Rewrite the stretch of lines from the one containing "pink trapezoid: moved 14 px left, 19 px down" through the one containing "brown cross: moved" as a numbered list, omitting blank lines and leaving out the pictures.

****************************************

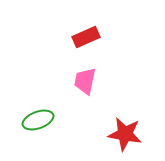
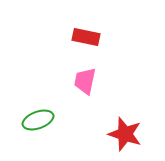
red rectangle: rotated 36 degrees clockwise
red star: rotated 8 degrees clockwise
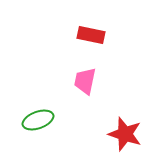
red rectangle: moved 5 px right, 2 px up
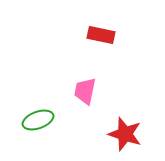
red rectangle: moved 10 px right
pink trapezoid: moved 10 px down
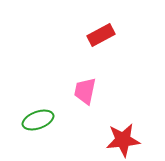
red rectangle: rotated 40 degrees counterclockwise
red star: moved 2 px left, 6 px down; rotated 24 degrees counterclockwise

****************************************

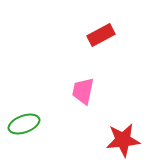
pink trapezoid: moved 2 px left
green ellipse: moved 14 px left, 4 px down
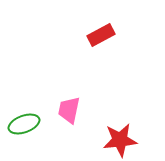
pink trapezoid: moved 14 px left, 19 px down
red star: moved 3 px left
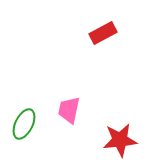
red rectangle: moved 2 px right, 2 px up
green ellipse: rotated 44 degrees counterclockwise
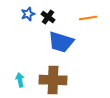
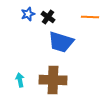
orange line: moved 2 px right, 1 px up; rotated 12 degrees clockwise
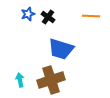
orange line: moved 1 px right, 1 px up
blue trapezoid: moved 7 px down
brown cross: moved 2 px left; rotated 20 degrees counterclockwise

****************************************

The result:
1. pink trapezoid: moved 14 px left, 19 px down
2. red star: moved 3 px left
3. red rectangle: moved 2 px right, 2 px up
4. green ellipse: rotated 44 degrees counterclockwise
5. orange line: moved 2 px right, 1 px up; rotated 12 degrees clockwise
6. orange line: moved 1 px right, 1 px up
7. blue trapezoid: moved 7 px down
8. brown cross: moved 2 px left; rotated 20 degrees counterclockwise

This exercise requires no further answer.